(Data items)
[Start]

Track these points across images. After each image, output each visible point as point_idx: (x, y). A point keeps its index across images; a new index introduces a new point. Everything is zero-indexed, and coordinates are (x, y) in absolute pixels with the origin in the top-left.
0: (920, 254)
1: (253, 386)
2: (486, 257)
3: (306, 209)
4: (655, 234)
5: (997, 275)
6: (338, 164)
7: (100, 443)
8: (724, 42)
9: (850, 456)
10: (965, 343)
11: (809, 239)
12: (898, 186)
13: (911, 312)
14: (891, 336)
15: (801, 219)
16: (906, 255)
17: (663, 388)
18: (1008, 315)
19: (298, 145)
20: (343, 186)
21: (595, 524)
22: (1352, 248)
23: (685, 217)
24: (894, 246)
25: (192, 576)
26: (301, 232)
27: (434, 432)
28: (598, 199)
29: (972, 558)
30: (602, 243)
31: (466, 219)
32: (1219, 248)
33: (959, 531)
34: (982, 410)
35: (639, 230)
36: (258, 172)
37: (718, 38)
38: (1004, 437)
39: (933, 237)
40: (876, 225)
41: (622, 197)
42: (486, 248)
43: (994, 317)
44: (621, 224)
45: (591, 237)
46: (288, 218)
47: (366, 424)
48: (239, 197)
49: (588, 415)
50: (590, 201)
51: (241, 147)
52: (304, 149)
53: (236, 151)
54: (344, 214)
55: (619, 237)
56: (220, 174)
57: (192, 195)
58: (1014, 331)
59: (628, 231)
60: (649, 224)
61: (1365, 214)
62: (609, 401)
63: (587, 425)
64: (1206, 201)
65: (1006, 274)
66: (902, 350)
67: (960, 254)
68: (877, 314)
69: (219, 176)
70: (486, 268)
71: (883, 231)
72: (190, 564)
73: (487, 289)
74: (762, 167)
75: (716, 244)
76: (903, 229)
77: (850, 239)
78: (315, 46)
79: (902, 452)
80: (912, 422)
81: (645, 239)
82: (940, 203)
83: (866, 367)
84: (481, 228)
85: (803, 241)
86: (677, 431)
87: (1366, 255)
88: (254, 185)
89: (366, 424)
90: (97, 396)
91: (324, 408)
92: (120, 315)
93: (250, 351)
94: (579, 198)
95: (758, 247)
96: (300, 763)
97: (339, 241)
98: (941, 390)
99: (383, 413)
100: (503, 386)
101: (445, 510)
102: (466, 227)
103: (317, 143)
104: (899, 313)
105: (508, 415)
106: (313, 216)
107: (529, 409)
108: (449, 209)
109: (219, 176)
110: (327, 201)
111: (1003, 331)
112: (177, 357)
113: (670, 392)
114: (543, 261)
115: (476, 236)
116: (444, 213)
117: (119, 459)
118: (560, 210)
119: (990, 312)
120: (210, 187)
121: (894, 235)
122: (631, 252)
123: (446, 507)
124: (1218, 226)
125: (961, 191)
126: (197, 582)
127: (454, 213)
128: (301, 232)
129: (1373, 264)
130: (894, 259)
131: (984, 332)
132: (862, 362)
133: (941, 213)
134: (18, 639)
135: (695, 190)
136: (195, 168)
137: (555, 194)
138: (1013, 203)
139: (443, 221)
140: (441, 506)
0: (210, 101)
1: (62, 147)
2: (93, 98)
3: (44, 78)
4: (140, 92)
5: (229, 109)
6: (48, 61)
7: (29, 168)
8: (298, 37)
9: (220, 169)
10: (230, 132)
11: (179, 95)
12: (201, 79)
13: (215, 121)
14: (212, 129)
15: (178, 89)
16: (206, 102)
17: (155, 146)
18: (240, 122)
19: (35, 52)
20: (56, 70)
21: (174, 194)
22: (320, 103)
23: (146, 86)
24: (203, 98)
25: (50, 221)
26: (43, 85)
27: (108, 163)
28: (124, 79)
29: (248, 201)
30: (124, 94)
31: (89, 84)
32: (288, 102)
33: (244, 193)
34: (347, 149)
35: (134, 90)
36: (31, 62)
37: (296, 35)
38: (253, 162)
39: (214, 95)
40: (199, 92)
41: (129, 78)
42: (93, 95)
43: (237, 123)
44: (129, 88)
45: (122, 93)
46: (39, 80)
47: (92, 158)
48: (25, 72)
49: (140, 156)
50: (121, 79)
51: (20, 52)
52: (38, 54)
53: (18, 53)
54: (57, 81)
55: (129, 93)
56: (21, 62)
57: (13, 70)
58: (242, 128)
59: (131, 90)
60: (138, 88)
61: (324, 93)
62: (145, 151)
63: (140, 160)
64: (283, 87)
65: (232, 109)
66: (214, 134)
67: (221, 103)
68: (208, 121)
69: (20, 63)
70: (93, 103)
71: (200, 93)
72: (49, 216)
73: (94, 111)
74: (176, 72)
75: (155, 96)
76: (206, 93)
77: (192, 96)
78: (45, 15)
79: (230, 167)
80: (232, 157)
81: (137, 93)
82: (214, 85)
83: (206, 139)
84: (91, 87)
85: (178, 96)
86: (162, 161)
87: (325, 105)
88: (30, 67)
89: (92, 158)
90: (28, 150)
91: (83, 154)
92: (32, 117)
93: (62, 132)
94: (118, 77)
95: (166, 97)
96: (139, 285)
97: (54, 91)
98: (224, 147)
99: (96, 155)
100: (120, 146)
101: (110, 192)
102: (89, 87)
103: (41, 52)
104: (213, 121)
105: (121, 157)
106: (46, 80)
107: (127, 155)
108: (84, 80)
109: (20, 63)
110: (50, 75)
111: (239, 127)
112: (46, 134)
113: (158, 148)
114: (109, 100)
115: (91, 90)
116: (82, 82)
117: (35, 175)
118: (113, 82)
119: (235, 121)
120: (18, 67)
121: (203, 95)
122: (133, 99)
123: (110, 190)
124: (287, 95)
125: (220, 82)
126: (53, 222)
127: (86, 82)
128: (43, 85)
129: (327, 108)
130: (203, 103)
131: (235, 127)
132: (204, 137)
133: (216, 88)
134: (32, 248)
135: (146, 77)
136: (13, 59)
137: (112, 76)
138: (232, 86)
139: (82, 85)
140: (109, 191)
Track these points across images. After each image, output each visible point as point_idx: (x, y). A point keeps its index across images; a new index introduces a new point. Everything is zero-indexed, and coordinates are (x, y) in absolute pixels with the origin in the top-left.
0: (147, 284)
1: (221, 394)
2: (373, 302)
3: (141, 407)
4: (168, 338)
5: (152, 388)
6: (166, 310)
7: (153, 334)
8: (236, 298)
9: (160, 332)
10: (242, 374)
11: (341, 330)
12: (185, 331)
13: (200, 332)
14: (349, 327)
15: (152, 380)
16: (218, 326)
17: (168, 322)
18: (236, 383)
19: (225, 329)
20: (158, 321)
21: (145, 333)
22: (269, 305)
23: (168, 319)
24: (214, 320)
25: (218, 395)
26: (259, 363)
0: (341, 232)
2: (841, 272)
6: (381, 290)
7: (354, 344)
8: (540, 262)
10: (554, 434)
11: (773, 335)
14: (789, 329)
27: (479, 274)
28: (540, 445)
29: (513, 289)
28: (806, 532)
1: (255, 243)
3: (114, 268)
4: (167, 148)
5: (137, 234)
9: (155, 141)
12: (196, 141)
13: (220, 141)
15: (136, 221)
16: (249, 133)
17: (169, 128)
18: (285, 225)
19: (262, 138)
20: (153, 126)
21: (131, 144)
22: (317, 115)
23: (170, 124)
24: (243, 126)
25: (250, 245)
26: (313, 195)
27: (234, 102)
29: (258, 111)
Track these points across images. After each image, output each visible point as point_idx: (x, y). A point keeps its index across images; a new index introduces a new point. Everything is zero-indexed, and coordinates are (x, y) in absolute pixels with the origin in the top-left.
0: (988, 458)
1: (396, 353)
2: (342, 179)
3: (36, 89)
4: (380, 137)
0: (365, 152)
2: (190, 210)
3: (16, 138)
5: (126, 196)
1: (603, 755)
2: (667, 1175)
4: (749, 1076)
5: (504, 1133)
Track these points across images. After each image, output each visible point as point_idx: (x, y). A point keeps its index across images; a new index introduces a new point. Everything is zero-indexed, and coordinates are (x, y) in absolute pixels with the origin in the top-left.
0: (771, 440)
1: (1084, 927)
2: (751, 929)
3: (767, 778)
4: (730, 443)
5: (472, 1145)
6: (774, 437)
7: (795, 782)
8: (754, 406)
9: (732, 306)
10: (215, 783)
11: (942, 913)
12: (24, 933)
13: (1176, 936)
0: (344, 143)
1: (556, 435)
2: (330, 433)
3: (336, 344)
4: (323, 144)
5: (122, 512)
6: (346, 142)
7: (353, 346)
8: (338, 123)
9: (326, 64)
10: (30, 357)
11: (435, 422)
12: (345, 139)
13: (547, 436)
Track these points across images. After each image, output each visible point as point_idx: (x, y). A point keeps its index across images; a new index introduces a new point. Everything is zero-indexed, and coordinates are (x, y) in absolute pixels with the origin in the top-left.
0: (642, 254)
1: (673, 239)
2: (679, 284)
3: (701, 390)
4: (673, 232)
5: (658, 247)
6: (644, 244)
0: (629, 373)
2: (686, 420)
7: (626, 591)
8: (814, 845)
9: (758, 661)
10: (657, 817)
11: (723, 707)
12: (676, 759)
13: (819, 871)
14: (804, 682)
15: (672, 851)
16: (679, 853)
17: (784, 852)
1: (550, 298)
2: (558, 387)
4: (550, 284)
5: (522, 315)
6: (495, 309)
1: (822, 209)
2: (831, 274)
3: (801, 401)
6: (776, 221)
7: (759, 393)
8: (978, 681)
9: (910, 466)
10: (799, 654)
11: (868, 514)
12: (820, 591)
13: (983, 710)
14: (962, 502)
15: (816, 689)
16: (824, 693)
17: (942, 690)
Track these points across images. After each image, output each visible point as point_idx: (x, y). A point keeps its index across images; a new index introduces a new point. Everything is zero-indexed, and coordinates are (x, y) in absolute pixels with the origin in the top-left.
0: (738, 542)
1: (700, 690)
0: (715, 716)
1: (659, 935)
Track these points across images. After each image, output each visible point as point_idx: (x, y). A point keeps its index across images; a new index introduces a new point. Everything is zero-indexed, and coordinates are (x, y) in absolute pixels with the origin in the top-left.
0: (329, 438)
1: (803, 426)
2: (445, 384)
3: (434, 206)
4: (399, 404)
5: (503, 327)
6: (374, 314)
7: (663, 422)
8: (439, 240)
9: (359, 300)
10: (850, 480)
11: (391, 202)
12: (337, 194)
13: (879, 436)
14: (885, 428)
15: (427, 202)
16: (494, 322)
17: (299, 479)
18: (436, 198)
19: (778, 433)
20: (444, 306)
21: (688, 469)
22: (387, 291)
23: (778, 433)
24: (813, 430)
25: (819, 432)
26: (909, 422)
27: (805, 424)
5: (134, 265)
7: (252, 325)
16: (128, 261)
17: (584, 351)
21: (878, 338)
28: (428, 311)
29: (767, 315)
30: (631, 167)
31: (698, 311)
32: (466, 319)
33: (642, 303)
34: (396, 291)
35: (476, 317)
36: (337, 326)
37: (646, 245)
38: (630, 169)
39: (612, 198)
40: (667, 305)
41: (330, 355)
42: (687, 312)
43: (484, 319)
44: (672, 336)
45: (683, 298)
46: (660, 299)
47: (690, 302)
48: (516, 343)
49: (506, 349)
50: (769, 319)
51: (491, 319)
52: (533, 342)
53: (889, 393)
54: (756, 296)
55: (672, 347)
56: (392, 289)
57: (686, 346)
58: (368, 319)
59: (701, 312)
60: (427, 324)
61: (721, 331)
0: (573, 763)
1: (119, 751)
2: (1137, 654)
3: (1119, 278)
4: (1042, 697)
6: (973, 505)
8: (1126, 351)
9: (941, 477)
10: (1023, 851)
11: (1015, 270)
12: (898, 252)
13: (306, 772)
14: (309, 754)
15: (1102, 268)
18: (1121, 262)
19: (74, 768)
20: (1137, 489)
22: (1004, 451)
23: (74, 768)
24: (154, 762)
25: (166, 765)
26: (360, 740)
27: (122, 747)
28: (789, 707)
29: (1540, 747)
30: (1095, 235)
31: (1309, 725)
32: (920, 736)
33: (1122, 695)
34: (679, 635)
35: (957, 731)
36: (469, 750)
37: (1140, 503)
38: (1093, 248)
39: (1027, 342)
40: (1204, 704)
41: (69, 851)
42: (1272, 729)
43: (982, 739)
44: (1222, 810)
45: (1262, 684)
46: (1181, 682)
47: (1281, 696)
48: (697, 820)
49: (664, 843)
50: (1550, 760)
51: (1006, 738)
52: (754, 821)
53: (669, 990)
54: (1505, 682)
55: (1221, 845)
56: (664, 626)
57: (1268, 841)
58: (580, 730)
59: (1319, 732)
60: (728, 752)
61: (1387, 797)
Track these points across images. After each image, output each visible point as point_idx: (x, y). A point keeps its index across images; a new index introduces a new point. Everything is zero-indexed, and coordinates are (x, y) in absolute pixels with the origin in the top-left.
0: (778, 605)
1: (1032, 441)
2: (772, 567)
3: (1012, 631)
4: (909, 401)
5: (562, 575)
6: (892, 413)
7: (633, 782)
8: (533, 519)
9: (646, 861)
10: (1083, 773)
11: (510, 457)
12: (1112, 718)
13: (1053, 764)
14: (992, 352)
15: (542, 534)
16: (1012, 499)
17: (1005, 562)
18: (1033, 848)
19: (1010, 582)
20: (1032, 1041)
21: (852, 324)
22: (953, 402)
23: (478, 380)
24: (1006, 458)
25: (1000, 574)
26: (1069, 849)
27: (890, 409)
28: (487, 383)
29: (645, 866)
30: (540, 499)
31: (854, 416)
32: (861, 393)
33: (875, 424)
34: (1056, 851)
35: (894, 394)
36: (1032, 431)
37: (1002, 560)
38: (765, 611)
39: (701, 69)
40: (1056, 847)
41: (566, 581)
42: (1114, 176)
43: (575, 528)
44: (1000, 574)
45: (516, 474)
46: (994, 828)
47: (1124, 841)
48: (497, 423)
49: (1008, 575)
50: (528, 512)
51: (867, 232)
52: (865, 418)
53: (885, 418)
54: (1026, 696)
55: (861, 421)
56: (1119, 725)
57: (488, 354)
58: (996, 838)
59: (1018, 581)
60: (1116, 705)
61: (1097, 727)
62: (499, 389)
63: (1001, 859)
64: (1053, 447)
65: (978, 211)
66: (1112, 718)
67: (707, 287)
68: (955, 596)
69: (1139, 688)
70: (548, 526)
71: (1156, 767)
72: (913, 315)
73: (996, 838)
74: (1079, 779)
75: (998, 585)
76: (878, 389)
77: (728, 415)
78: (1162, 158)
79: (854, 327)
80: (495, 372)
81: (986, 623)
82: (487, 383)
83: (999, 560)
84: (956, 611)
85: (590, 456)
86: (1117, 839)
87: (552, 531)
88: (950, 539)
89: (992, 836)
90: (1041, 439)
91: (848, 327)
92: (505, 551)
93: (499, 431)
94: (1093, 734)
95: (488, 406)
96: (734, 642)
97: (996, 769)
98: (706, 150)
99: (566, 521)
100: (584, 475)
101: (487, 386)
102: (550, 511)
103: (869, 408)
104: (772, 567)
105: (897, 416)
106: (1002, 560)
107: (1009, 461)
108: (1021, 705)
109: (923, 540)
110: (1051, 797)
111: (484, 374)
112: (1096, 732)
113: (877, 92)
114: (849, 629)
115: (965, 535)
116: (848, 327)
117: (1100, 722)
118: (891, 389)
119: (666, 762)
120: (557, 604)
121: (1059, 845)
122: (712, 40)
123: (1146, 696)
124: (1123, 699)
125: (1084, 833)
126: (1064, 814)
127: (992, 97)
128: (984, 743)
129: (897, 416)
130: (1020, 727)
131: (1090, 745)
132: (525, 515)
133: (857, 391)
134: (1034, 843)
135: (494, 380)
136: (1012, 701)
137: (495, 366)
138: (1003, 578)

[End]

[Request]
Please copy, without any change, the stretch of the material from the line containing "7: (626, 591)" through the line containing "1: (659, 935)", including both of those lines.

[Worked answer]
7: (626, 591)
8: (814, 845)
9: (758, 661)
10: (657, 817)
11: (723, 707)
12: (676, 759)
13: (819, 871)
14: (804, 682)
15: (672, 851)
16: (679, 853)
17: (784, 852)
1: (550, 298)
2: (558, 387)
4: (550, 284)
5: (522, 315)
6: (495, 309)
1: (822, 209)
2: (831, 274)
3: (801, 401)
6: (776, 221)
7: (759, 393)
8: (978, 681)
9: (910, 466)
10: (799, 654)
11: (868, 514)
12: (820, 591)
13: (983, 710)
14: (962, 502)
15: (816, 689)
16: (824, 693)
17: (942, 690)
Track these points across images. After each image, output each visible point as point_idx: (x, y). A point keeps its index across images; a new index introduces a new point. Everything is zero-indexed, and coordinates are (x, y) in absolute pixels with the origin in the top-left.
0: (738, 542)
1: (700, 690)
0: (715, 716)
1: (659, 935)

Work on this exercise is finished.